• Task
Once you reach the line containing "black house: 6 -> 5" in the data below, restate each line word for word up to and including the one containing "orange teapot: 1 -> 0".

• Data section
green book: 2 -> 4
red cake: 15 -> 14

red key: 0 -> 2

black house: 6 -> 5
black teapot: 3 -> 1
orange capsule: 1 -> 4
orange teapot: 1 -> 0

==

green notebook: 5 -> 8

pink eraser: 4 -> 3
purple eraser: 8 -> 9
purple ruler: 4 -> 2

• The answer
black house: 6 -> 5
black teapot: 3 -> 1
orange capsule: 1 -> 4
orange teapot: 1 -> 0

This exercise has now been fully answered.